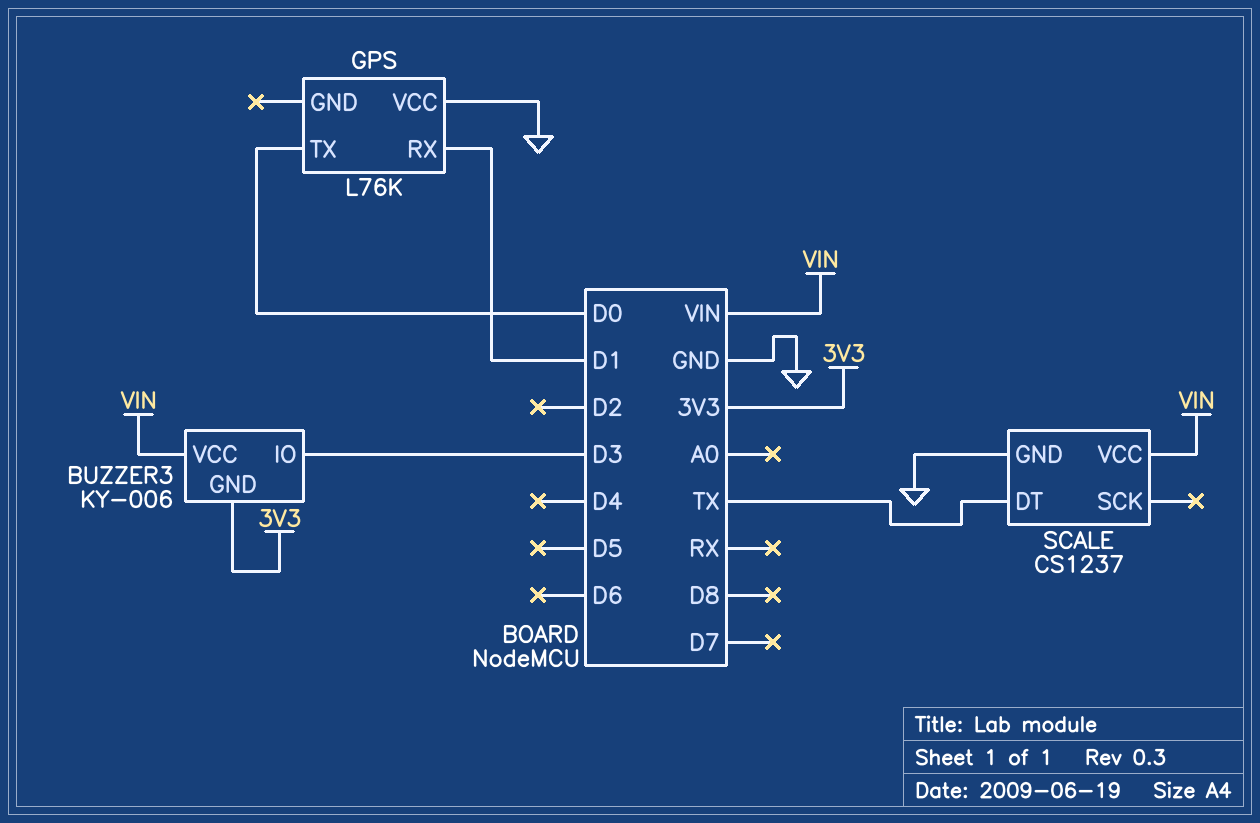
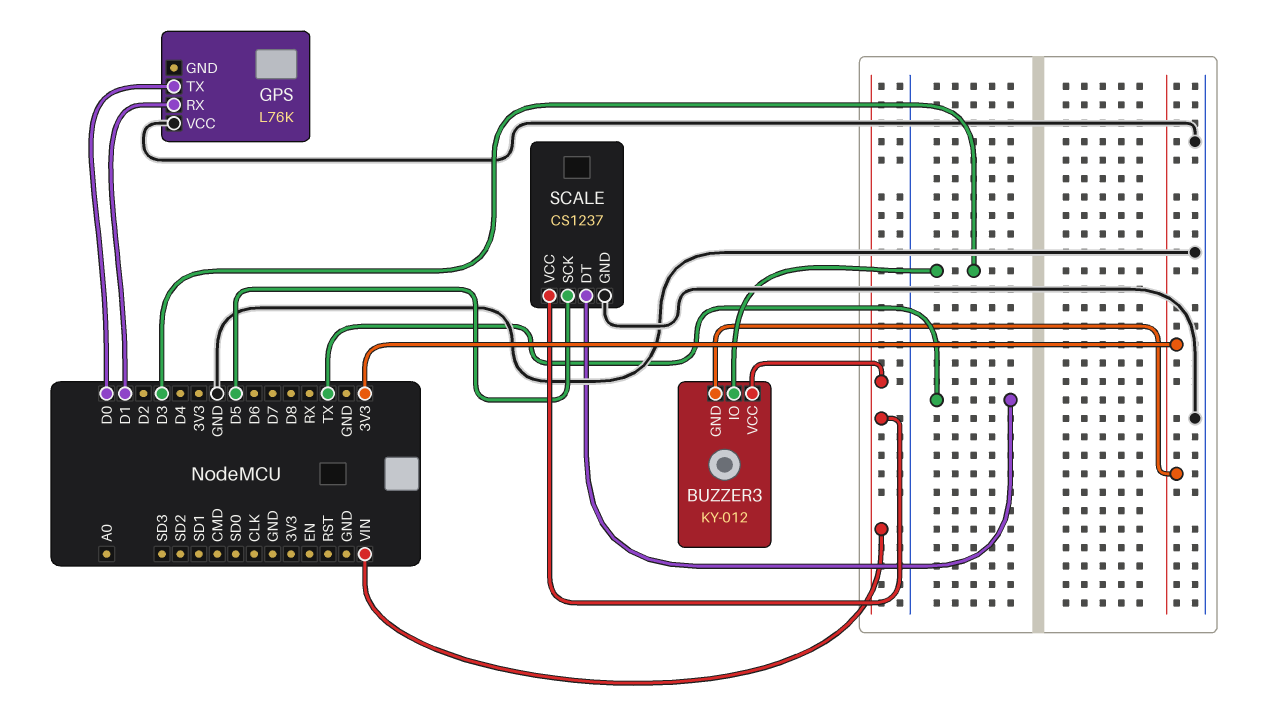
BUZZER3: KY-006 -> KY-012
SCALE pin SCK: none -> D5

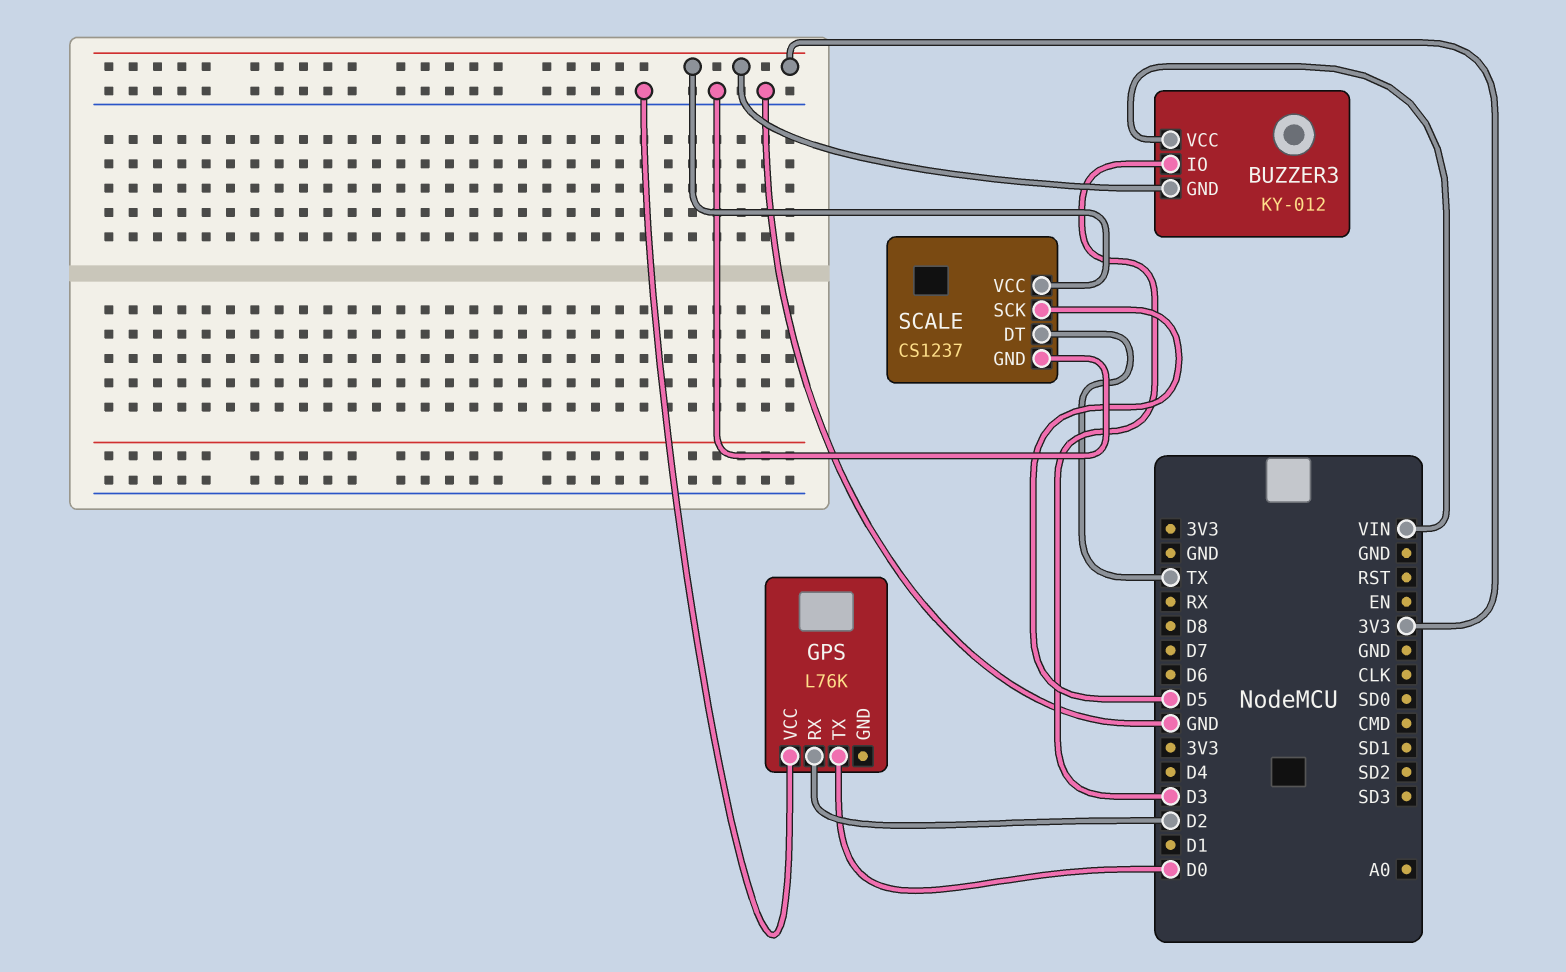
GPS pin RX: D1 -> D2
SCALE pin VCC: VIN -> 3V3

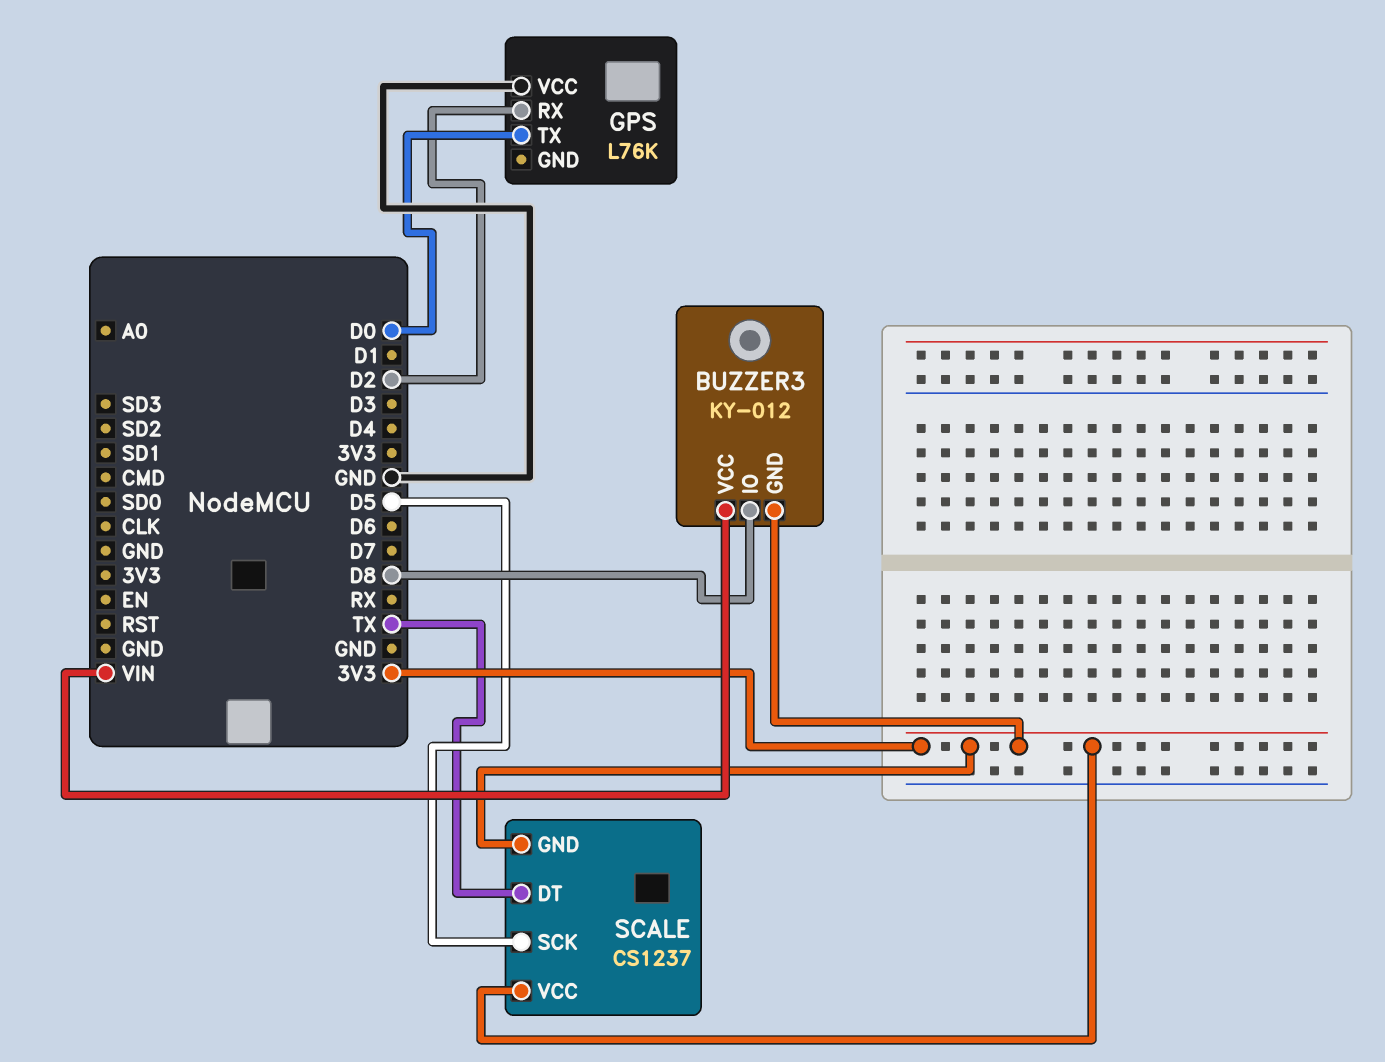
BUZZER3 pin IO: D3 -> D8
SCALE pin GND: GND -> 3V3

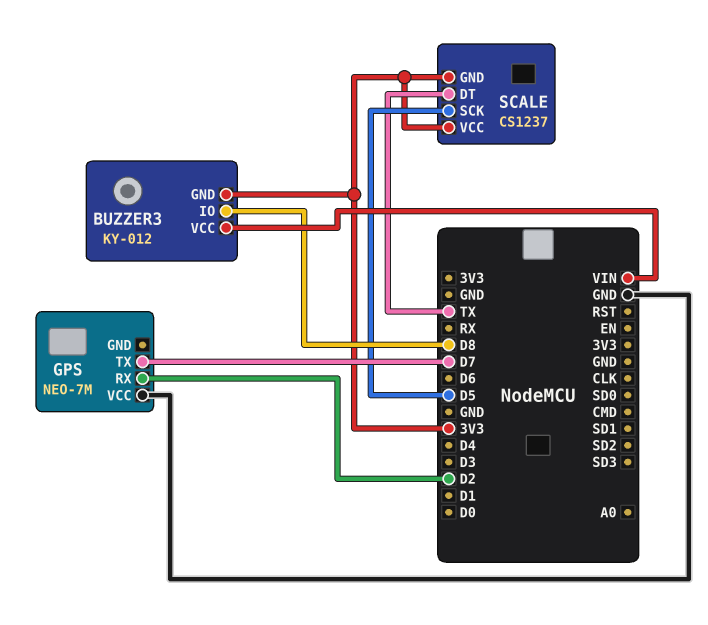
GPS: L76K -> NEO-7M
GPS pin TX: D0 -> D7

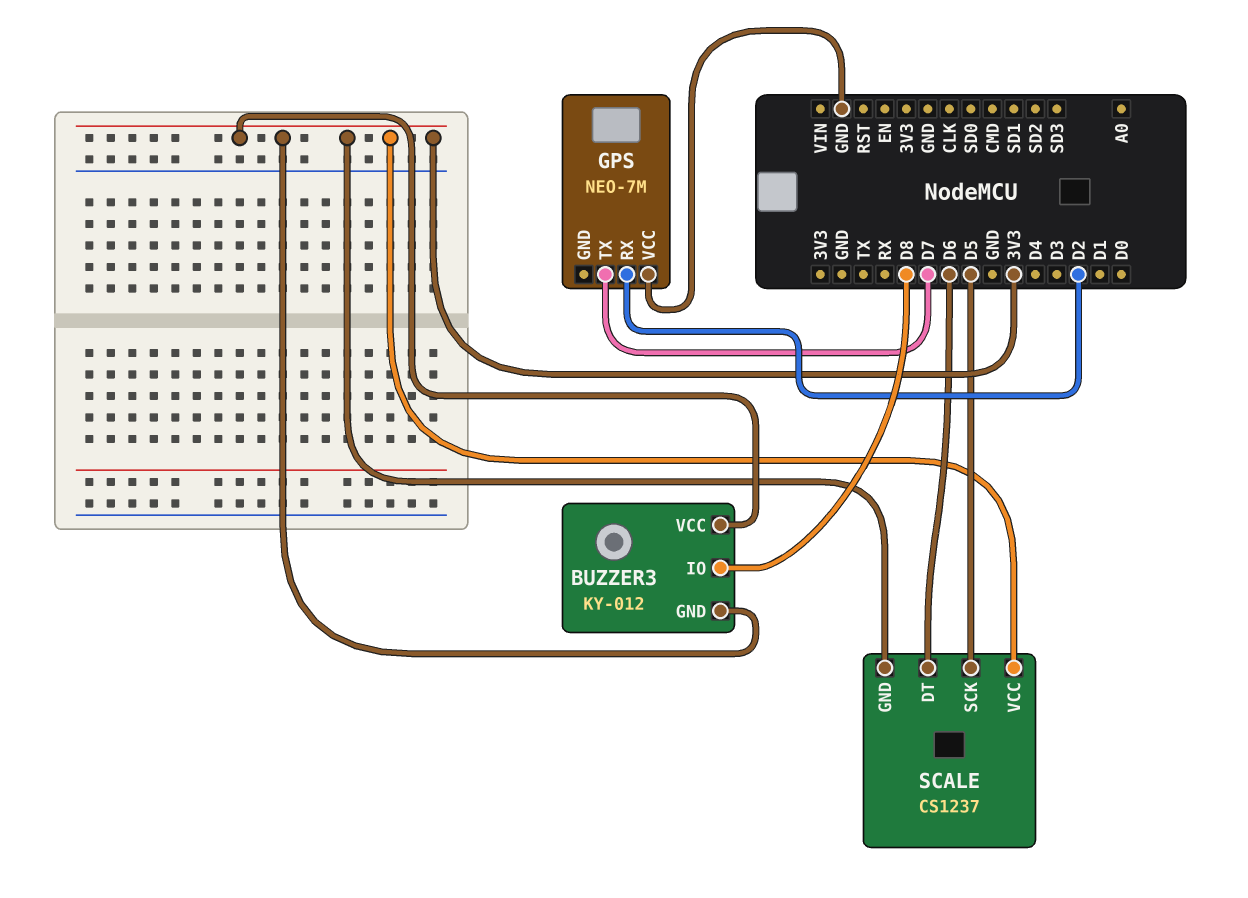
BUZZER3 pin VCC: VIN -> 3V3
SCALE pin DT: TX -> D6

[What needs to be done] Type out the data above again exactly as written, minus the images.

[Response to the task]
BUZZER3: KY-006 -> KY-012
SCALE pin SCK: none -> D5

GPS pin RX: D1 -> D2
SCALE pin VCC: VIN -> 3V3

BUZZER3 pin IO: D3 -> D8
SCALE pin GND: GND -> 3V3

GPS: L76K -> NEO-7M
GPS pin TX: D0 -> D7

BUZZER3 pin VCC: VIN -> 3V3
SCALE pin DT: TX -> D6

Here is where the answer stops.